Activity –
From the data below, return each line in which the string "hexagon" is found.

BEGIN Data for processing

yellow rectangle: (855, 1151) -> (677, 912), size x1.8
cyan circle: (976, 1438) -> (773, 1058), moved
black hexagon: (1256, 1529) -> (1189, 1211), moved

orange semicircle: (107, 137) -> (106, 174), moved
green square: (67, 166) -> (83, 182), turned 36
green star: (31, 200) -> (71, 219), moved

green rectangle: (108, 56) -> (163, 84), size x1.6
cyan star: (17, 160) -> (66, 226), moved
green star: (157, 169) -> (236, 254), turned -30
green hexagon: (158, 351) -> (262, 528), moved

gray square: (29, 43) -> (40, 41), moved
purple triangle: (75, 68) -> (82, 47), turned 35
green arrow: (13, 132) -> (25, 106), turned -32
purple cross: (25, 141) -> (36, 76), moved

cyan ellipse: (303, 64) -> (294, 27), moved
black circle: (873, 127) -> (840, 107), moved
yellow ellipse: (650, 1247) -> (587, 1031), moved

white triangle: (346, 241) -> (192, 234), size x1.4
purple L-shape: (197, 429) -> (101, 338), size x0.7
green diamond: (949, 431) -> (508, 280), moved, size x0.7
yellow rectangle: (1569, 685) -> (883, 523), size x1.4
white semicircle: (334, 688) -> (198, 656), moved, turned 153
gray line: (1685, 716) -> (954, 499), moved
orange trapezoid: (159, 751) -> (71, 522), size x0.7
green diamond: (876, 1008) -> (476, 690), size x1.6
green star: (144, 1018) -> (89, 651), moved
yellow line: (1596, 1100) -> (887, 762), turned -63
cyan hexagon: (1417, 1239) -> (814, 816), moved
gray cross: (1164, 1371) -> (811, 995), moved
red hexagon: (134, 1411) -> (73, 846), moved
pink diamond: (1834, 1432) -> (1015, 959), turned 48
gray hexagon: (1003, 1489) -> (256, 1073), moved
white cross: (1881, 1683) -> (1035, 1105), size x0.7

END Data for processing

Your response –
black hexagon: (1256, 1529) -> (1189, 1211), moved
green hexagon: (158, 351) -> (262, 528), moved
cyan hexagon: (1417, 1239) -> (814, 816), moved
red hexagon: (134, 1411) -> (73, 846), moved
gray hexagon: (1003, 1489) -> (256, 1073), moved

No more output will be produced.